* _ABOUT THIS TASK_
Output all the data exactly. Pictures do not belong in the copy.

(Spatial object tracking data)
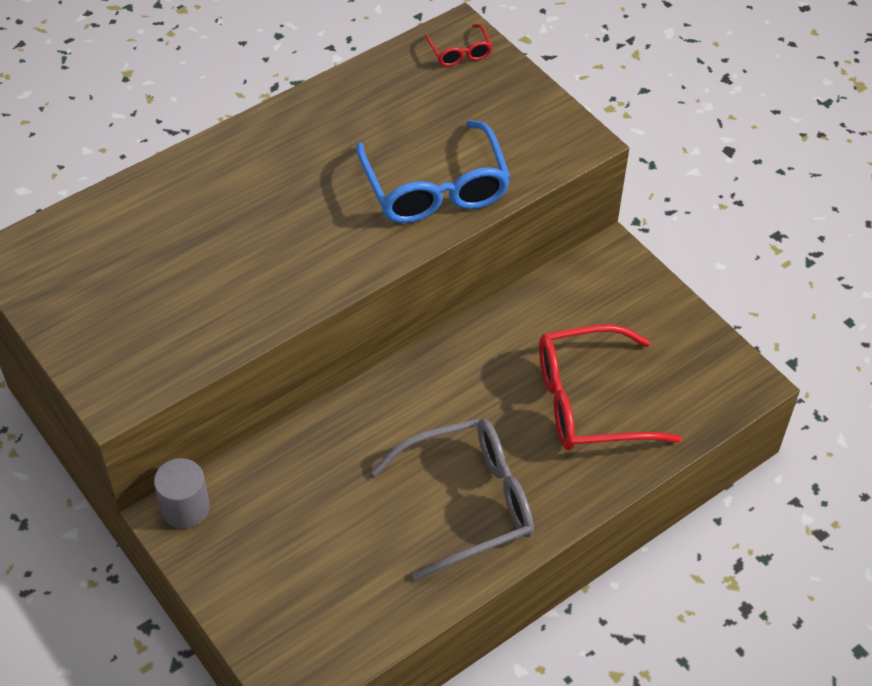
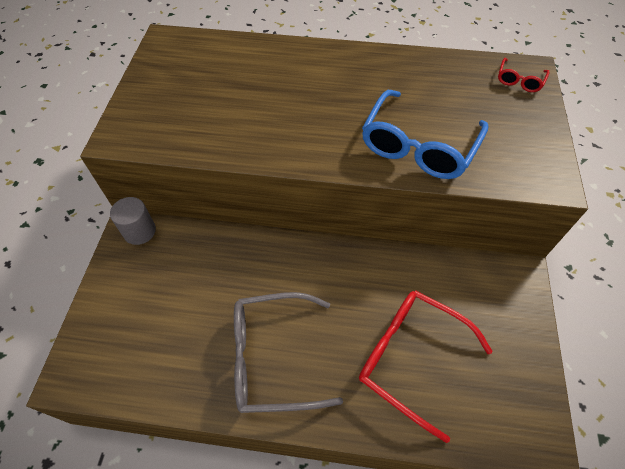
camera: 45 degrees right, 5 degrees up
(469, 502) = (272, 357): grey glasses -> grey glasses turned 150 degrees clockwise

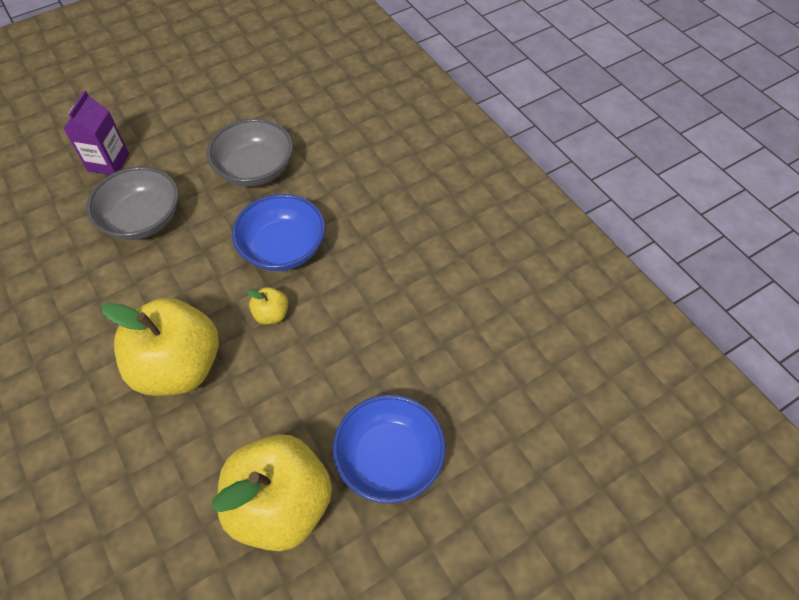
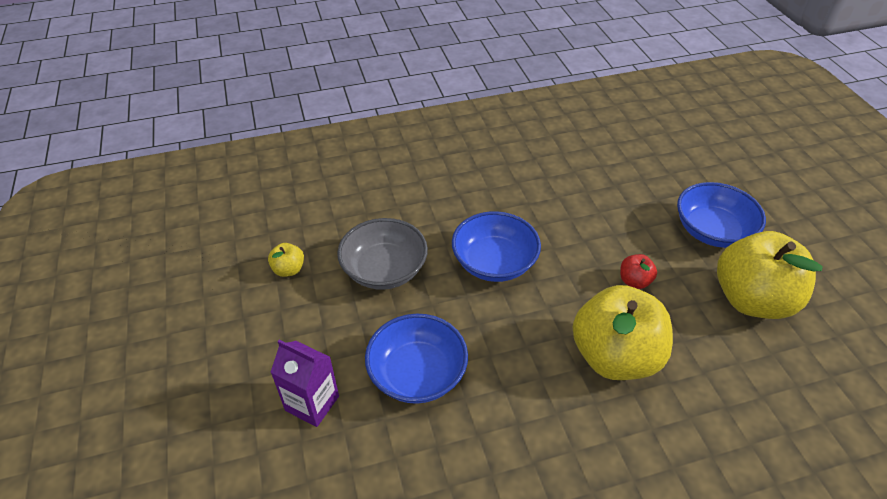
camera: 75 degrees left, 10 degrees down
(142, 219) = (417, 374): grey bowl -> blue bowl
(271, 314) = (567, 281): yellow apple -> yellow apple (289, 269)
(284, 377) = (634, 281): none -> red apple

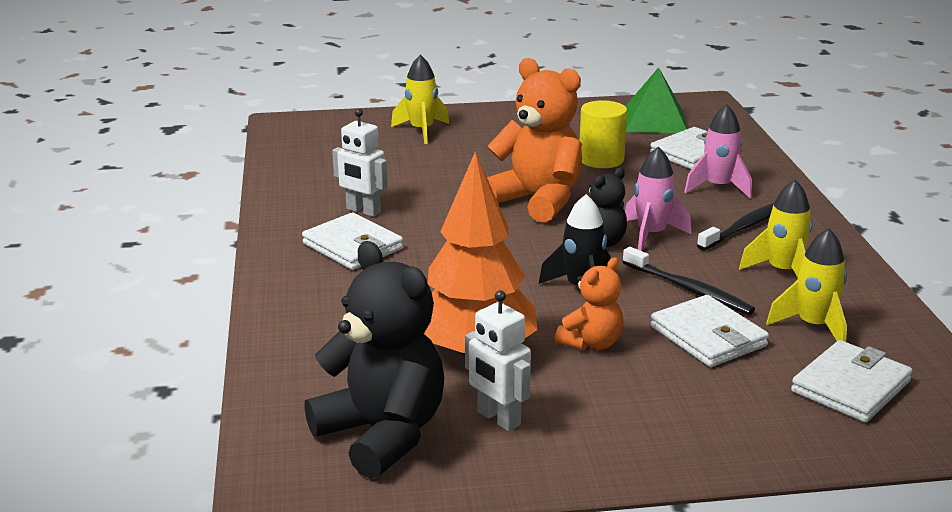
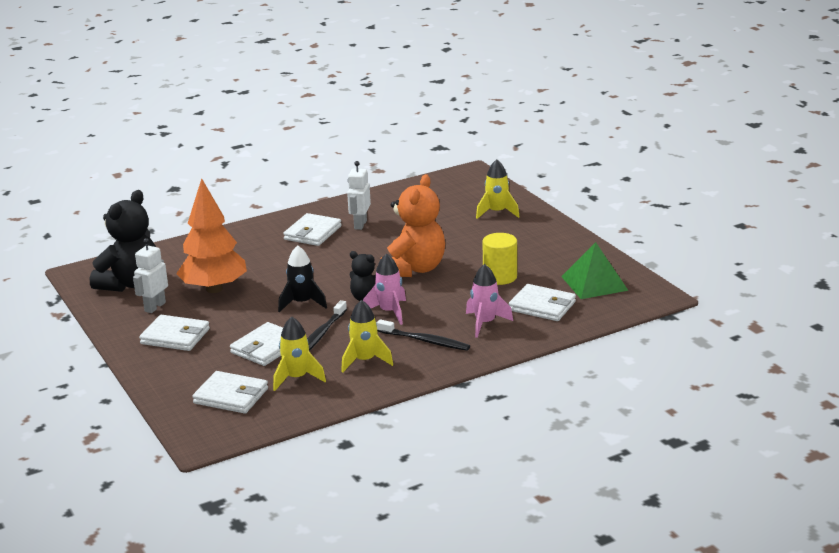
camera: 70 degrees right, 0 degrees up
(591, 343) = (240, 316): orange teddy bear -> none
(624, 411) = (175, 336): none -> white wallet

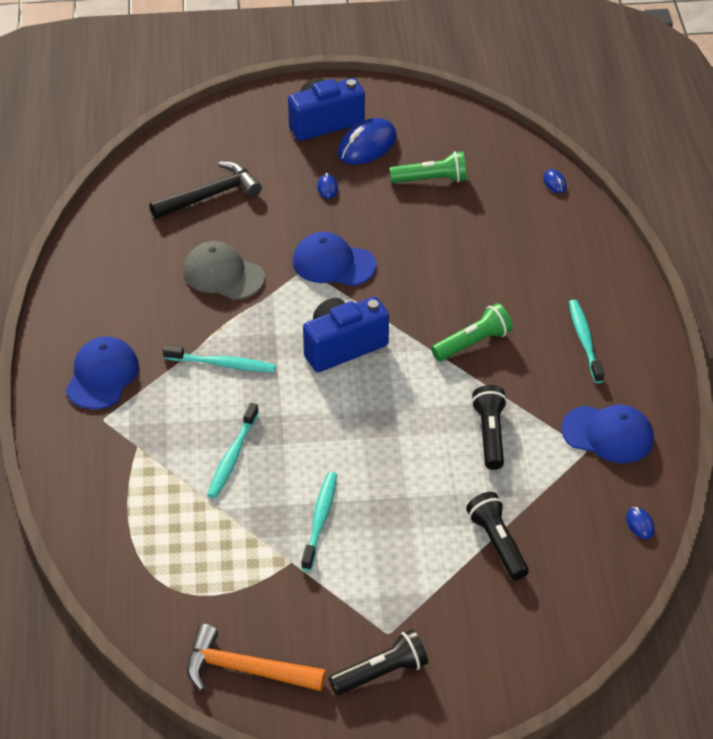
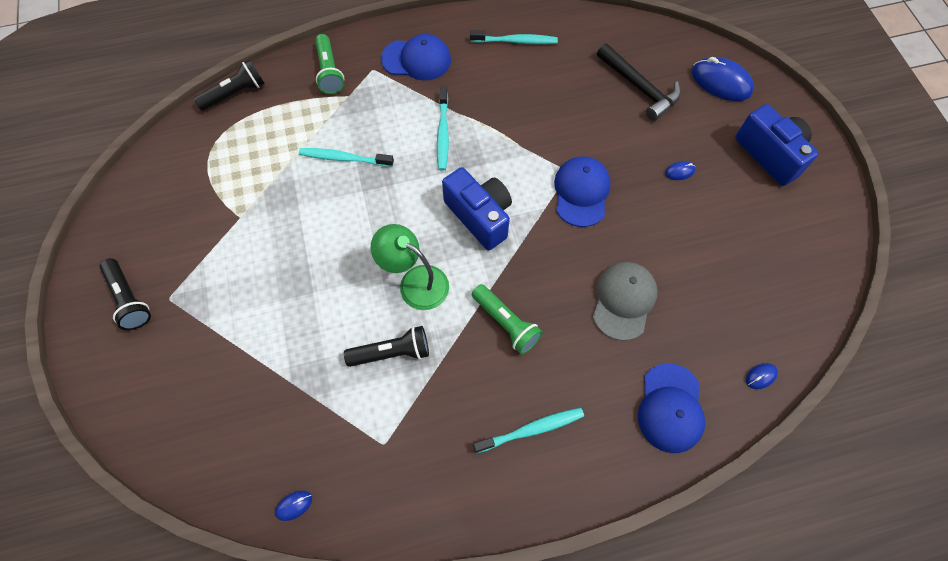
camera: 80 degrees right, 20 degrees up
(223, 274) = (546, 114): grey cap -> grey cap (623, 300)
(245, 670) = (137, 205): orange hammer -> none
(320, 520) = (283, 230): turquoise toothbrush -> turquoise toothbrush (515, 41)
(367, 145) = (751, 194): blue mouse -> blue mouse (721, 82)
(412, 408) = (415, 282): none -> green lamp
(431, 180) = (722, 257): green flashlight -> green flashlight (329, 72)
(497, 544) = (264, 374): black flashlight -> black flashlight (235, 94)
(608, 434) = (406, 464): blue cap -> blue cap (670, 408)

* _ANSWER BOX_
camera: 45 degrees right, 5 degrees up
(469, 502) = (272, 357): grey glasses -> grey glasses turned 150 degrees clockwise

camera: 75 degrees left, 10 degrees down
(142, 219) = (417, 374): grey bowl -> blue bowl
(271, 314) = (567, 281): yellow apple -> yellow apple (289, 269)
(284, 377) = (634, 281): none -> red apple

camera: 70 degrees right, 0 degrees up
(591, 343) = (240, 316): orange teddy bear -> none
(624, 411) = (175, 336): none -> white wallet

camera: 80 degrees right, 20 degrees up
(223, 274) = (546, 114): grey cap -> grey cap (623, 300)
(245, 670) = (137, 205): orange hammer -> none
(320, 520) = (283, 230): turquoise toothbrush -> turquoise toothbrush (515, 41)
(367, 145) = (751, 194): blue mouse -> blue mouse (721, 82)
(412, 408) = (415, 282): none -> green lamp
(431, 180) = (722, 257): green flashlight -> green flashlight (329, 72)
(497, 544) = (264, 374): black flashlight -> black flashlight (235, 94)
(608, 434) = (406, 464): blue cap -> blue cap (670, 408)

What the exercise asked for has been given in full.